- **Exercise details**: Your reproduction of the entries should be exact and should contain no pictures.
Input for this task: Begin
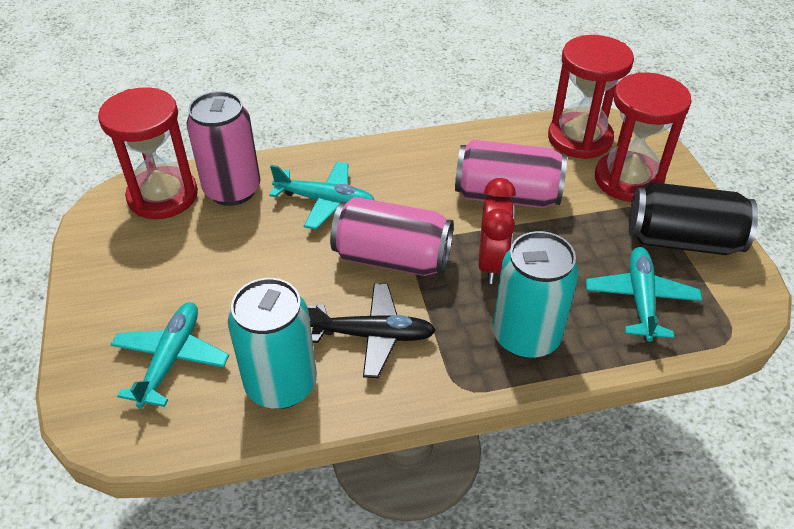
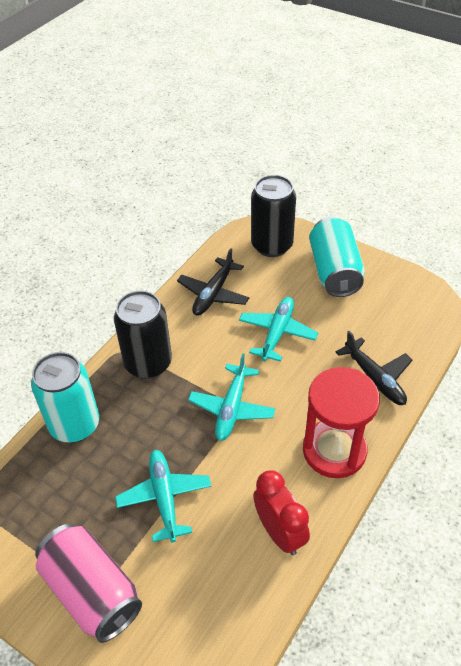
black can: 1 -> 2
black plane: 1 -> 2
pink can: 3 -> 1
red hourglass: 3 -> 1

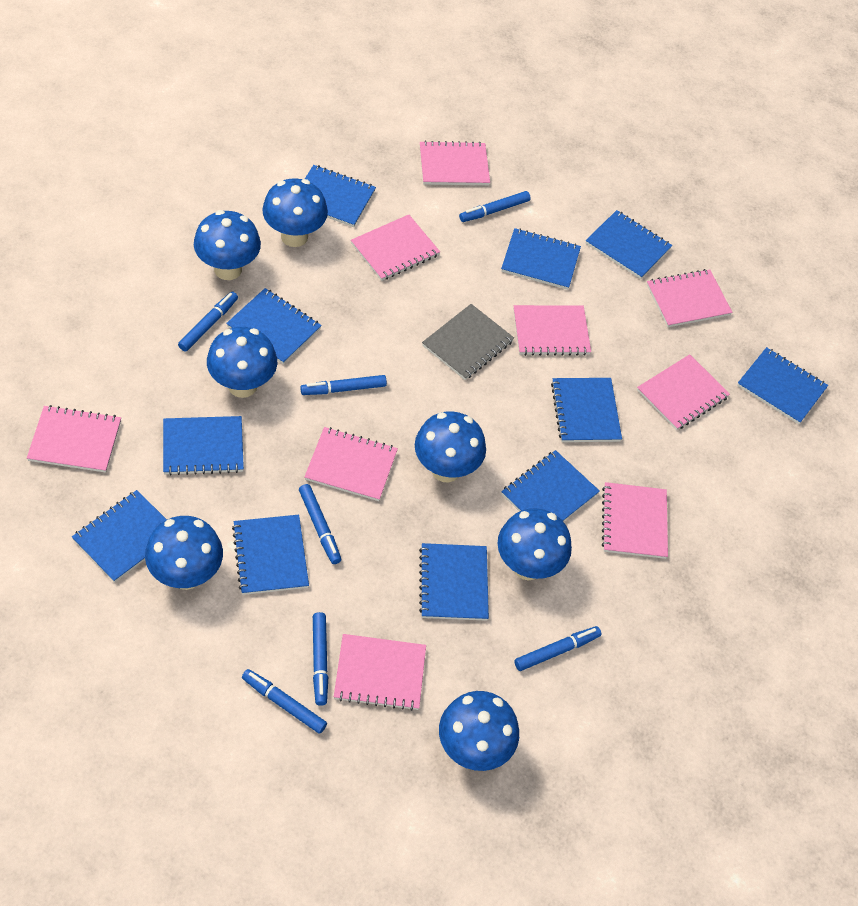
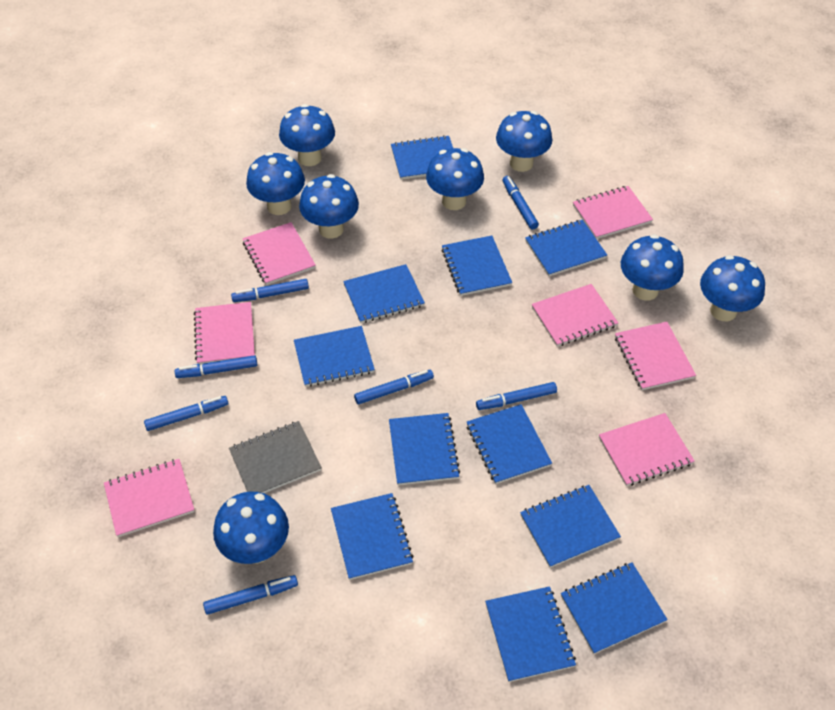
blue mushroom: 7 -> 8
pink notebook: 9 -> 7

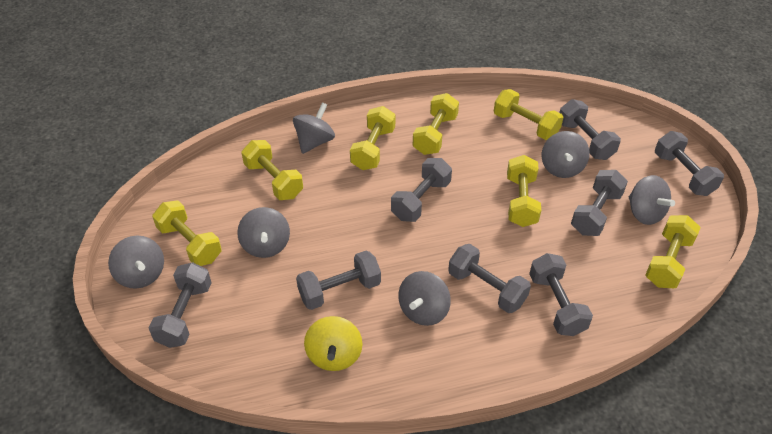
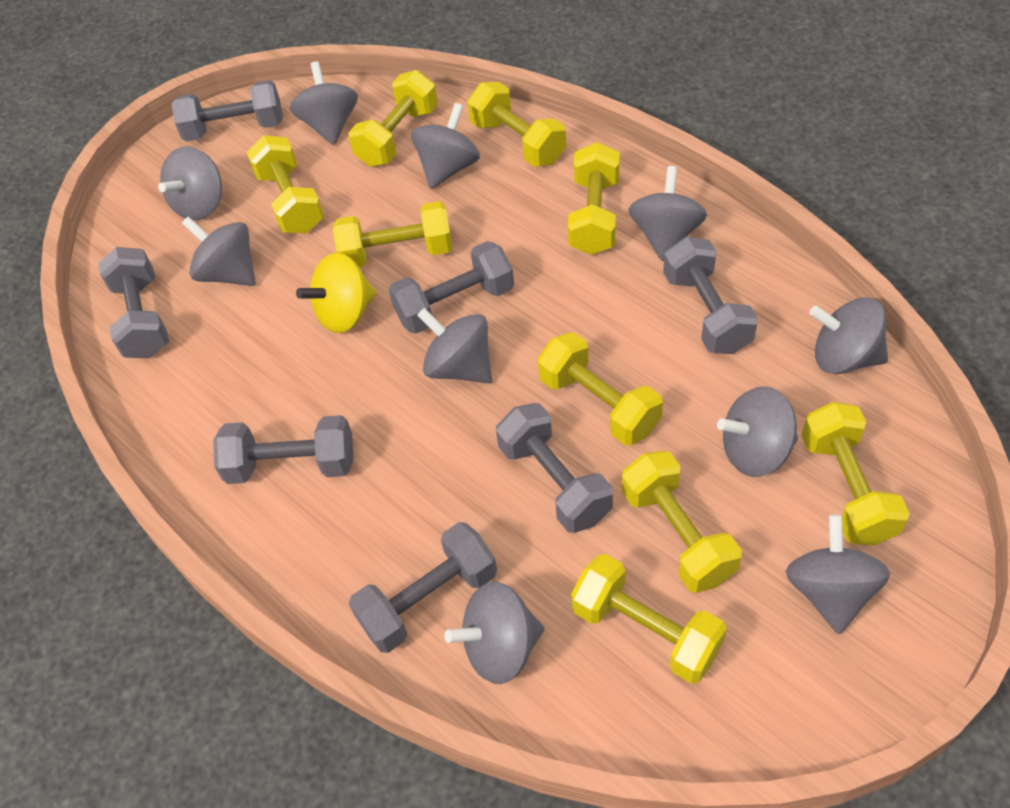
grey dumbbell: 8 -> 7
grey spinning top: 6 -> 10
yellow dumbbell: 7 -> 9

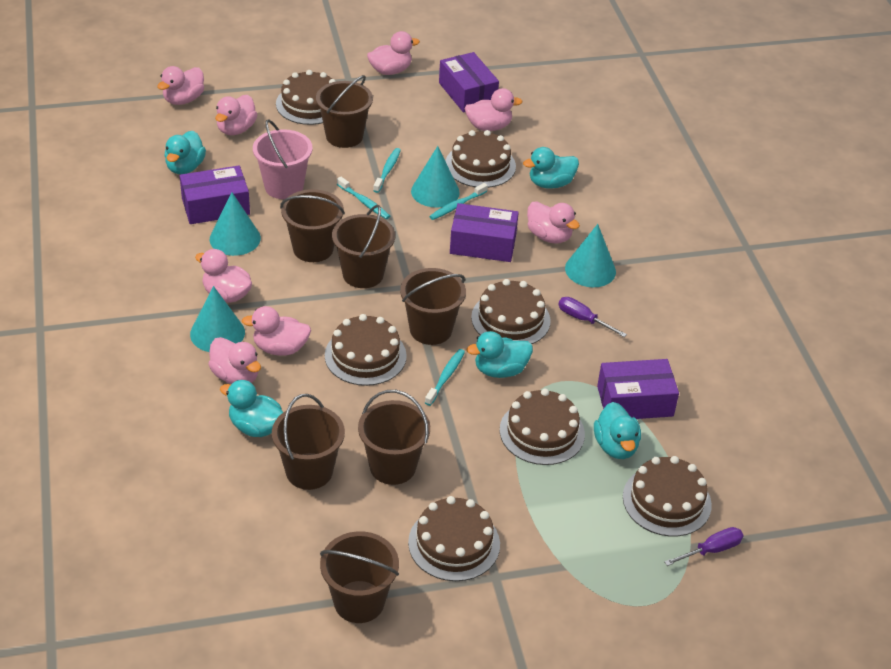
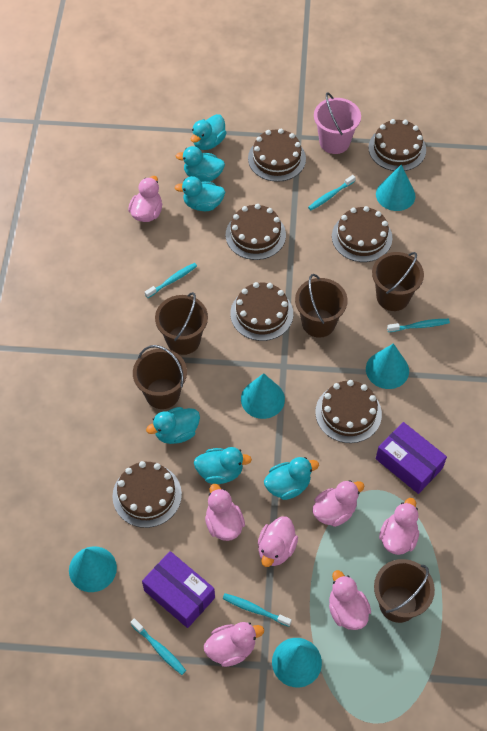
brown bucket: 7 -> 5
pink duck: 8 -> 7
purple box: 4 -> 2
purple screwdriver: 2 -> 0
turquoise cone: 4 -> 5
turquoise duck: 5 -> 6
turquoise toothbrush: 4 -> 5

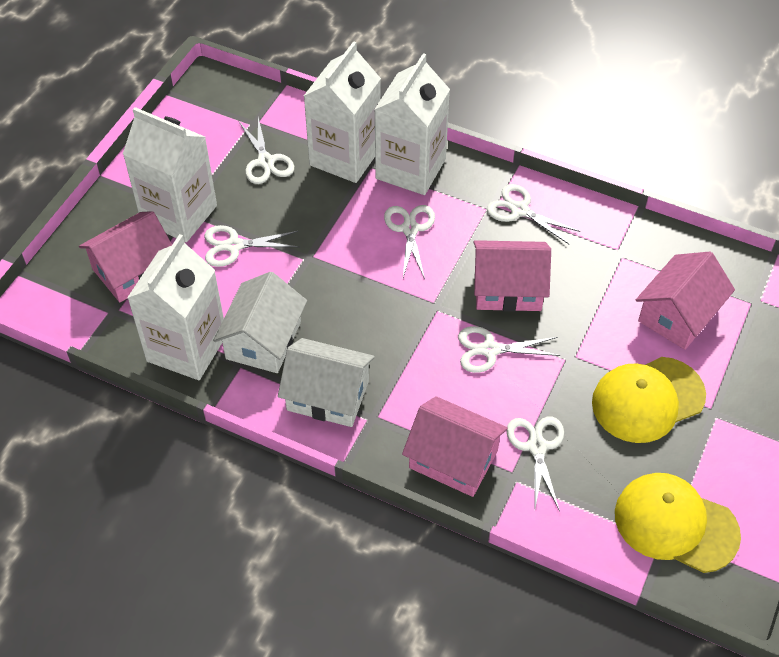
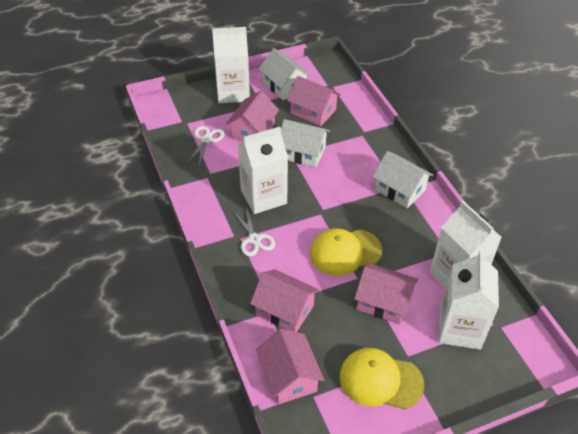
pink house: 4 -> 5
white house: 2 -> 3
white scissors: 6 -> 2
Input for this task: End
- **Exercise answer**:
black can: 1 -> 2
black plane: 1 -> 2
pink can: 3 -> 1
red hourglass: 3 -> 1

blue mushroom: 7 -> 8
pink notebook: 9 -> 7

grey dumbbell: 8 -> 7
grey spinning top: 6 -> 10
yellow dumbbell: 7 -> 9

brown bucket: 7 -> 5
pink duck: 8 -> 7
purple box: 4 -> 2
purple screwdriver: 2 -> 0
turquoise cone: 4 -> 5
turquoise duck: 5 -> 6
turquoise toothbrush: 4 -> 5

pink house: 4 -> 5
white house: 2 -> 3
white scissors: 6 -> 2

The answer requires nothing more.